Start of WORKING DATA

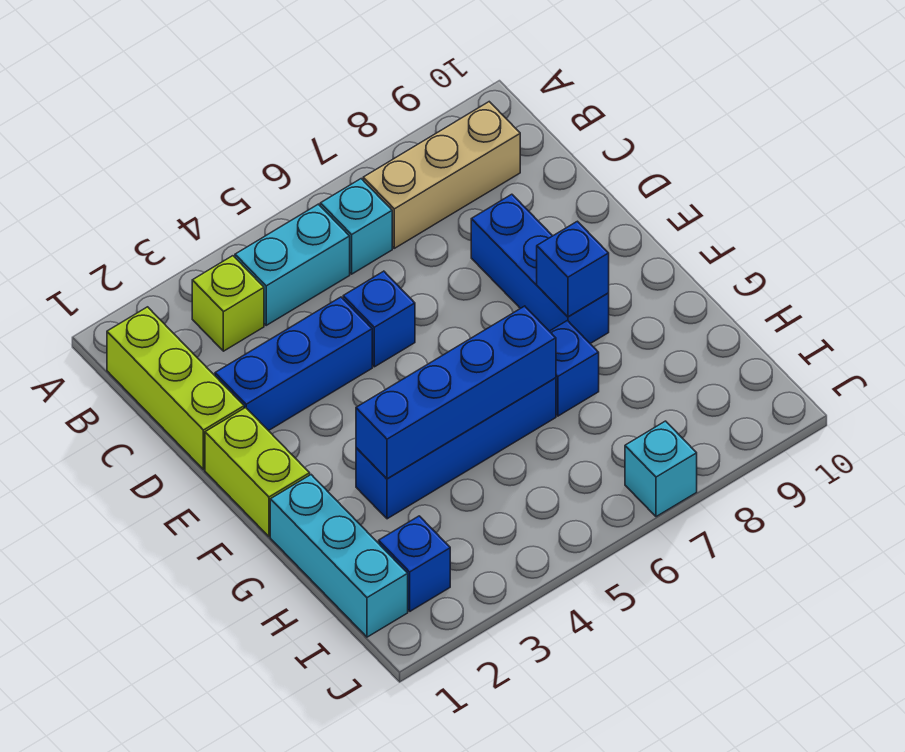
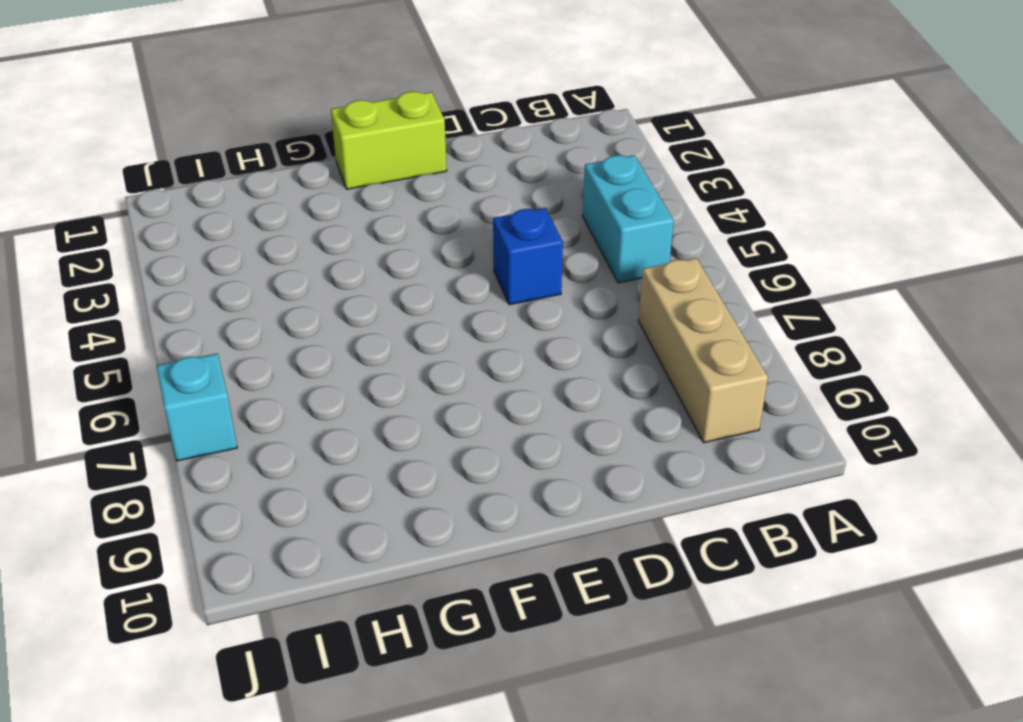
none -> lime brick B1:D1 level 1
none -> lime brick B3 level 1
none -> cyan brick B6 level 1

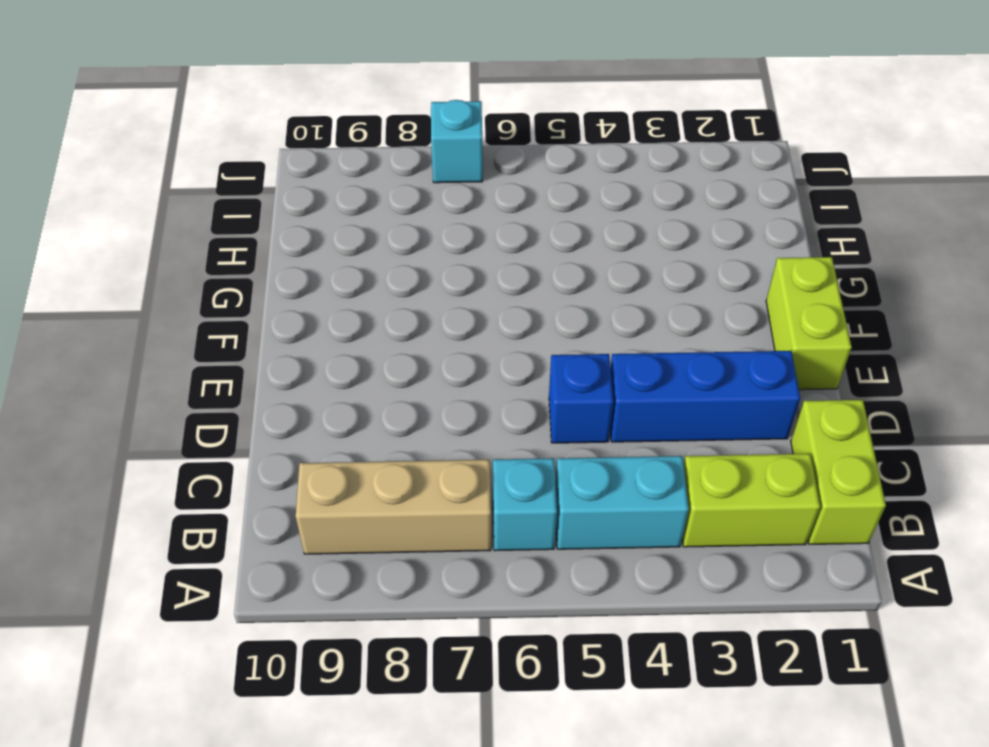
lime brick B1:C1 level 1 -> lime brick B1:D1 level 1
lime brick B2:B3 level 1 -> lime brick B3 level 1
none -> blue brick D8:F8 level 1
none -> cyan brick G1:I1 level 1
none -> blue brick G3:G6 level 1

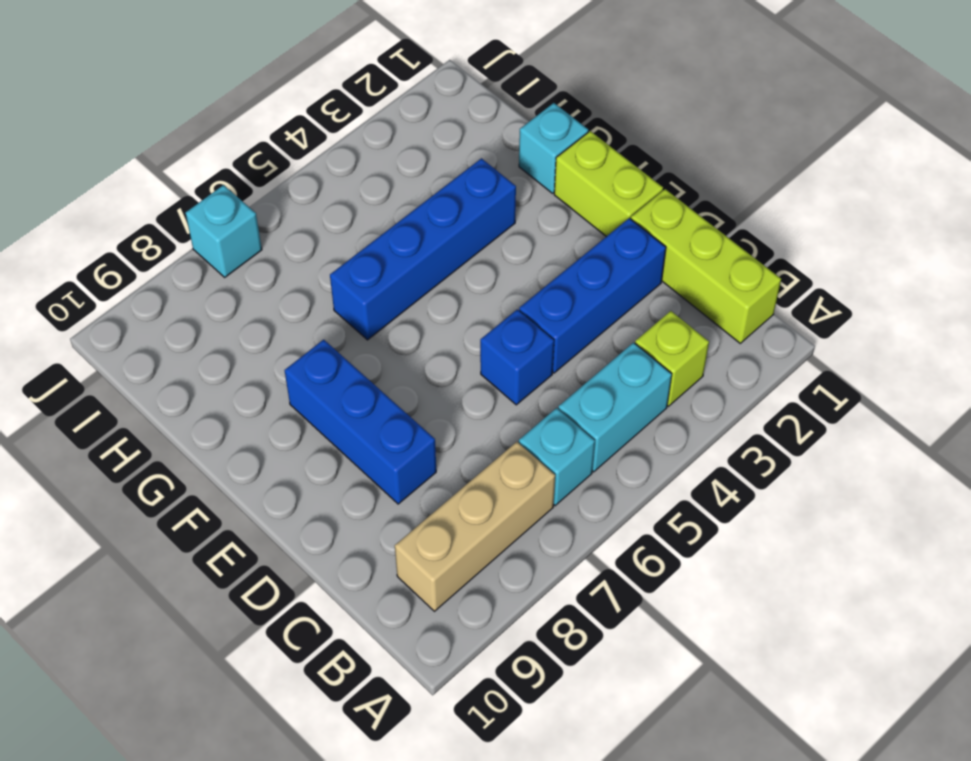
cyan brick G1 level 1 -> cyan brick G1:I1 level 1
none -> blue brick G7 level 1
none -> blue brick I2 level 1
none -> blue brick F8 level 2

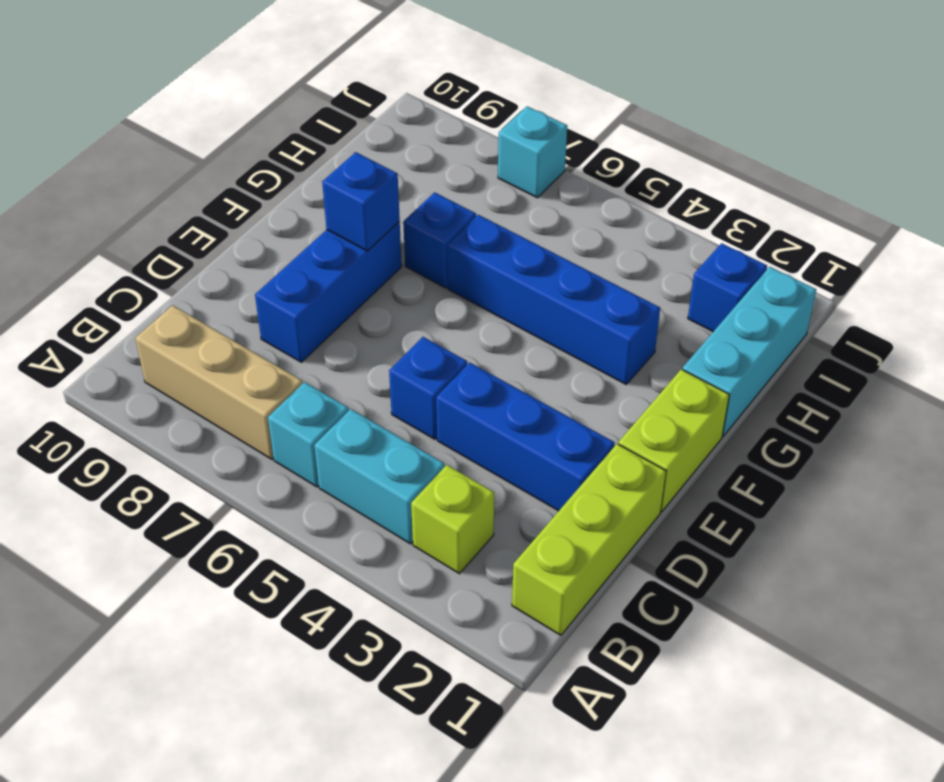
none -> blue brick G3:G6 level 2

End of WORKING DATA

■ WHAT YOU HAVE TO DO
Beginning at the line that contains "none -> cyan brick G1:I1 level 1", give the remaining lines of the records again exactly, through the last one. Leave out pictures.

■ EXERCISE RESULT
none -> cyan brick G1:I1 level 1
none -> blue brick G3:G6 level 1

cyan brick G1 level 1 -> cyan brick G1:I1 level 1
none -> blue brick G7 level 1
none -> blue brick I2 level 1
none -> blue brick F8 level 2

none -> blue brick G3:G6 level 2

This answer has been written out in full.